* EXERCISE PROMPT
Transcribe only the lines of the listing below from the one holding "Answer in <instances>...</instances>." through the one holding "See the attached", inclusive, without any change.

====== PROVIDED DATA

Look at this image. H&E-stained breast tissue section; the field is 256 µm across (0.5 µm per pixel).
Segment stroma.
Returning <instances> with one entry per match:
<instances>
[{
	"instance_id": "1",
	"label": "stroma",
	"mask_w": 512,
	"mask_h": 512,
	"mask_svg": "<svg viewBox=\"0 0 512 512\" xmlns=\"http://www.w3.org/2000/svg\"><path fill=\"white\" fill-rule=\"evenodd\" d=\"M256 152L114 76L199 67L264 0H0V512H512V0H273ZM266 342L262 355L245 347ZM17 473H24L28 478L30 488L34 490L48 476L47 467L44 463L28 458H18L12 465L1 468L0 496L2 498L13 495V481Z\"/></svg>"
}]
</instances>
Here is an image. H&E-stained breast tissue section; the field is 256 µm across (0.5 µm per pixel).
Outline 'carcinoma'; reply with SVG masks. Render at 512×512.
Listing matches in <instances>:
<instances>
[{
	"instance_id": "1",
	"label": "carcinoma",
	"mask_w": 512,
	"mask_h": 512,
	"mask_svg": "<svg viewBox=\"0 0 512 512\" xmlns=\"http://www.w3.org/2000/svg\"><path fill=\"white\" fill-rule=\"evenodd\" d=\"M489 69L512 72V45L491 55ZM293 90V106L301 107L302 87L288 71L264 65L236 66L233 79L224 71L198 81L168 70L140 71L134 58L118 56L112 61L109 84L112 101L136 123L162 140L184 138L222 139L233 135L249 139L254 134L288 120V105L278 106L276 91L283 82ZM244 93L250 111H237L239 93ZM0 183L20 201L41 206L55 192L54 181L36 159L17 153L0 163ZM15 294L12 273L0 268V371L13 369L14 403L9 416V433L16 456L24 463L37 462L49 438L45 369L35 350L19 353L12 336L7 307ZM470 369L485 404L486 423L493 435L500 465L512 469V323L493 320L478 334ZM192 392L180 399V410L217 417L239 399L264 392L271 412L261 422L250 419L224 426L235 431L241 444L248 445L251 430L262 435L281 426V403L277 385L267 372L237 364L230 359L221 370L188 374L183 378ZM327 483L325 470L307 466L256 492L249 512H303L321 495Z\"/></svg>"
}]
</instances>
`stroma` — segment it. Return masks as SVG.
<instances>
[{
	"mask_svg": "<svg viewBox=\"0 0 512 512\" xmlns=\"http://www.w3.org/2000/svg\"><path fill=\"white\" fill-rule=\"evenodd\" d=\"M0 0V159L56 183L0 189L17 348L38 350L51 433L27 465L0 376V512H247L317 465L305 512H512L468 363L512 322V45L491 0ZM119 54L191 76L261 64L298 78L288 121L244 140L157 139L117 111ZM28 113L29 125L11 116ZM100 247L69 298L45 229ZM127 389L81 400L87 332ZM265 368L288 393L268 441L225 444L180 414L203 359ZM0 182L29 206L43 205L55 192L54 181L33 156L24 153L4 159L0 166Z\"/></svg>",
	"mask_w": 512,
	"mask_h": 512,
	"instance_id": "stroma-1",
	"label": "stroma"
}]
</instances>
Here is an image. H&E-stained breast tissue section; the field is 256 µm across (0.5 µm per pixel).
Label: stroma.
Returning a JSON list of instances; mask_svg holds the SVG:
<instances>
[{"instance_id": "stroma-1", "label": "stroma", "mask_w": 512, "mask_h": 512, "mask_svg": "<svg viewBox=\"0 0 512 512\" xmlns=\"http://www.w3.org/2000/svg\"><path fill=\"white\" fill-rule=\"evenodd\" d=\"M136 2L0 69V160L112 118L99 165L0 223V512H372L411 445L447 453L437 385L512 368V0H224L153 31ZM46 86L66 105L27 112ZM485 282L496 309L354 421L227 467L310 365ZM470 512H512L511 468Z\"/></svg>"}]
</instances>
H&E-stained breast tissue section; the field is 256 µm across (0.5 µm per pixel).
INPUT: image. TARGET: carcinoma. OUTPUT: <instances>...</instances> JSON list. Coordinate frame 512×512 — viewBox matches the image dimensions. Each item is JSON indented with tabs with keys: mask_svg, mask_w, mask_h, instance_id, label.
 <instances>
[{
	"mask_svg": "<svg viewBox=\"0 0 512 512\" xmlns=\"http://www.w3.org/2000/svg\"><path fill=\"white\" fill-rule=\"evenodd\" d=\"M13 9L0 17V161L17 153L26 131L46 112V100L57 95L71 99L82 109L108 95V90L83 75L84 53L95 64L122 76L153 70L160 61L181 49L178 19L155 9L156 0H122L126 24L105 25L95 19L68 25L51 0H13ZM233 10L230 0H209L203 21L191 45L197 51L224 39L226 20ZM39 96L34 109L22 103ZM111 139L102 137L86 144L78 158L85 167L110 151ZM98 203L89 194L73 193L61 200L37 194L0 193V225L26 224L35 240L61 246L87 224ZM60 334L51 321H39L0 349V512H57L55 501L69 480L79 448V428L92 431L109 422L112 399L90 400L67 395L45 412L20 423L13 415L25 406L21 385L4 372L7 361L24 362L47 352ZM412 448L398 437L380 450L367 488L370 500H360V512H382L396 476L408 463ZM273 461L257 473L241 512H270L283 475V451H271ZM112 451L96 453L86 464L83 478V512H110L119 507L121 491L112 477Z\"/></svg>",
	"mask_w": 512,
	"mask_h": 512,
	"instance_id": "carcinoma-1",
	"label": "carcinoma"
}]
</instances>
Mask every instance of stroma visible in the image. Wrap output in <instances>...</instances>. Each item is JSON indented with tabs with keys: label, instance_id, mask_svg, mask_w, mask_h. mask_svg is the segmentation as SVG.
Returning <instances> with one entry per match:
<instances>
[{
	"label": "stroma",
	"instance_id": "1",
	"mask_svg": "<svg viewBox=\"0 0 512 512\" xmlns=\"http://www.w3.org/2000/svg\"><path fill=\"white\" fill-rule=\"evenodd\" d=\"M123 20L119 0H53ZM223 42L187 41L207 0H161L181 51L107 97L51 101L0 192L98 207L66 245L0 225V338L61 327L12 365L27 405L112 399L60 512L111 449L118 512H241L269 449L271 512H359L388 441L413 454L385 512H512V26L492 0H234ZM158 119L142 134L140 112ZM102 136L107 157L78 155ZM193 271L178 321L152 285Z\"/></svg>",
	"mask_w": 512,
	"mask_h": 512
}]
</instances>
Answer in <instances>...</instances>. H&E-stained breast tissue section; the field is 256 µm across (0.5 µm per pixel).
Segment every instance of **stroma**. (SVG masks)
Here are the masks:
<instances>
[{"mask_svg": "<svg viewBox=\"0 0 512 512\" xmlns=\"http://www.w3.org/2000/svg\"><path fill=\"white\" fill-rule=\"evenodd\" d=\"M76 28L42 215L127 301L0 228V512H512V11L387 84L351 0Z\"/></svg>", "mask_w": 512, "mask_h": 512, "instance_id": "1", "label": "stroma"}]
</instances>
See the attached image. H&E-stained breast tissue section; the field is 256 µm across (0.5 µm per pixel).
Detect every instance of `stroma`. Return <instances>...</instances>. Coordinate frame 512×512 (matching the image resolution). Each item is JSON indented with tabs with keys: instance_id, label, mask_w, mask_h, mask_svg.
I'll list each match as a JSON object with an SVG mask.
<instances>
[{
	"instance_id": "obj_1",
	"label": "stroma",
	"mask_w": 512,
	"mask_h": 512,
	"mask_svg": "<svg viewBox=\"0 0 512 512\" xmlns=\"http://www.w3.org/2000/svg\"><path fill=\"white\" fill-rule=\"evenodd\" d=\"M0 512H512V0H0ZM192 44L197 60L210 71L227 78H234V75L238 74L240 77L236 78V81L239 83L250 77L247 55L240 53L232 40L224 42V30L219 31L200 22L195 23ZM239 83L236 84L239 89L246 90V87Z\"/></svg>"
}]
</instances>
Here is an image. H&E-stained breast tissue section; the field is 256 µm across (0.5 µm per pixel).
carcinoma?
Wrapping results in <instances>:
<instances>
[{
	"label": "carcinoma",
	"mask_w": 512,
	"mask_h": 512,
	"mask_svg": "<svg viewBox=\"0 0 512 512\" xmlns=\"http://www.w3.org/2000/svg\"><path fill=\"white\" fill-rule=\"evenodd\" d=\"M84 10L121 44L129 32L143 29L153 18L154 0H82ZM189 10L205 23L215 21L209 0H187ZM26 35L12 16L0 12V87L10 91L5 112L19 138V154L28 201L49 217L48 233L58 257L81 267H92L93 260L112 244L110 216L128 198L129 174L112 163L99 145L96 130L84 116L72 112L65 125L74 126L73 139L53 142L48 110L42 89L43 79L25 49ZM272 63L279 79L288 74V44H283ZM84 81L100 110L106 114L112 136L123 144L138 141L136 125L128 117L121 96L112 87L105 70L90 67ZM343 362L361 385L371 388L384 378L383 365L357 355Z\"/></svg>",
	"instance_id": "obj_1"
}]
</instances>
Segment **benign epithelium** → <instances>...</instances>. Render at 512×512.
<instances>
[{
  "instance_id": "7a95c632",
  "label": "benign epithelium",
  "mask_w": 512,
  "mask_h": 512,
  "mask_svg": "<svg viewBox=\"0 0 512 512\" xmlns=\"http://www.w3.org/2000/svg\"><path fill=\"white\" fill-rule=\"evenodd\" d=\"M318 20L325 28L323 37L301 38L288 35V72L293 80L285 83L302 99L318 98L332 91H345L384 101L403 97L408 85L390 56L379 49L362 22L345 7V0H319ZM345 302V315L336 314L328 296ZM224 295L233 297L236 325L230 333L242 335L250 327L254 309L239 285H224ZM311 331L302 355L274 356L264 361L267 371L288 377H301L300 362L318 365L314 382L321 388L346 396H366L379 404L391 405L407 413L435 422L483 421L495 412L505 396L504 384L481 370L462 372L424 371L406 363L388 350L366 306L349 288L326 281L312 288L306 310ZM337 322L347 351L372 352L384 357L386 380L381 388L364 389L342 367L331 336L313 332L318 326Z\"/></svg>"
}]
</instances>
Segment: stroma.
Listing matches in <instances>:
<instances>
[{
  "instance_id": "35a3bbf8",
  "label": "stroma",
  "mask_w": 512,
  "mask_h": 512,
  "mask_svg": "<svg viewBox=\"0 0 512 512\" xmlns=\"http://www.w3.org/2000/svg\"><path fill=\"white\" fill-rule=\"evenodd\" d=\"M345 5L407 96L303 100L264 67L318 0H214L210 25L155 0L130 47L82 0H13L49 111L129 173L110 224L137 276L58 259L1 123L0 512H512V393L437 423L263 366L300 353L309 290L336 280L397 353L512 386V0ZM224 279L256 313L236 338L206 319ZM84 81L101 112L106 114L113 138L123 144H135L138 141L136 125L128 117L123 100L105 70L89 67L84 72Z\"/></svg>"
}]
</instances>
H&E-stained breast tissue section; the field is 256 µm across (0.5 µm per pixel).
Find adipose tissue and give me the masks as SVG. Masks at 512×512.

============

* RESPONSE TO THE EXERCISE
Answer in <instances>...</instances>. H&E-stained breast tissue section; the field is 256 µm across (0.5 µm per pixel).
Segment every instance of **stroma**. (SVG masks)
Here are the masks:
<instances>
[{"mask_svg": "<svg viewBox=\"0 0 512 512\" xmlns=\"http://www.w3.org/2000/svg\"><path fill=\"white\" fill-rule=\"evenodd\" d=\"M76 28L42 215L127 301L0 228V512H512V11L387 84L351 0Z\"/></svg>", "mask_w": 512, "mask_h": 512, "instance_id": "1", "label": "stroma"}]
</instances>
See the attached image. H&E-stained breast tissue section; the field is 256 µm across (0.5 µm per pixel).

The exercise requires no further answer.